▶ _Input data_
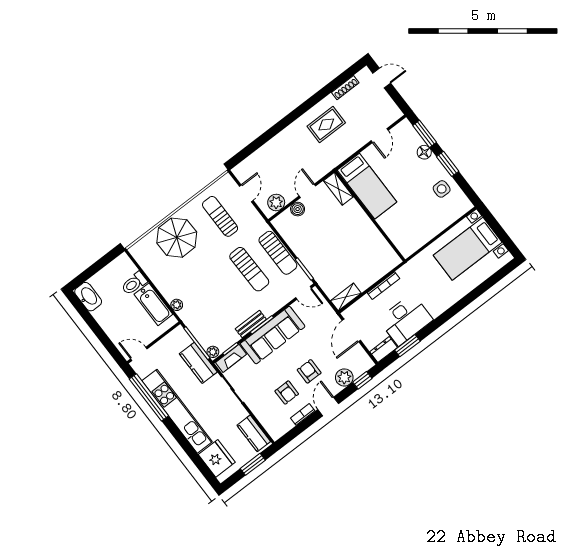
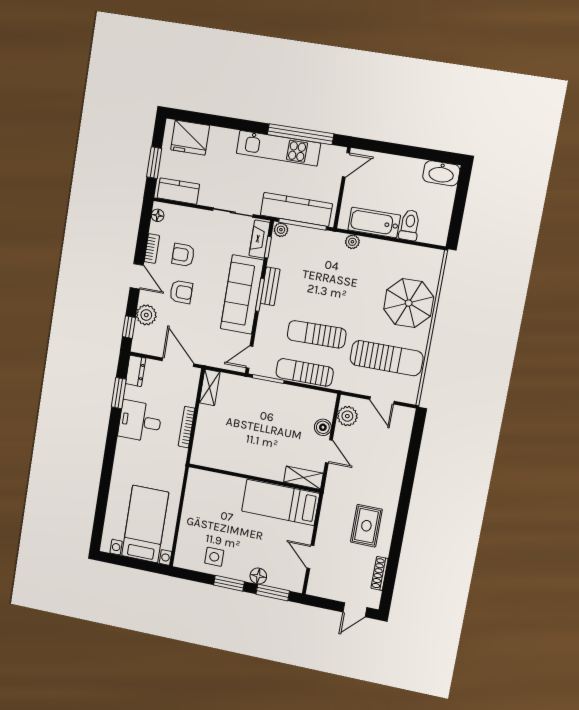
sun lounger: (220, 216) -> (387, 358), width x1.36, depth x1.34
desk: (406, 320) -> (140, 421), width x0.73
kitchen counter: (198, 363) -> (296, 209), width x1.50
kitchen unit: (177, 411) -> (278, 148), width x0.73
floor lamp: (280, 431) -> (158, 215), added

▶ _Aim of the task_
Return, unchanged, each line from the line containing "kitchen unit: (177, 411)" through the last line of the material.

▶ _Reply_
kitchen unit: (177, 411) -> (278, 148), width x0.73
floor lamp: (280, 431) -> (158, 215), added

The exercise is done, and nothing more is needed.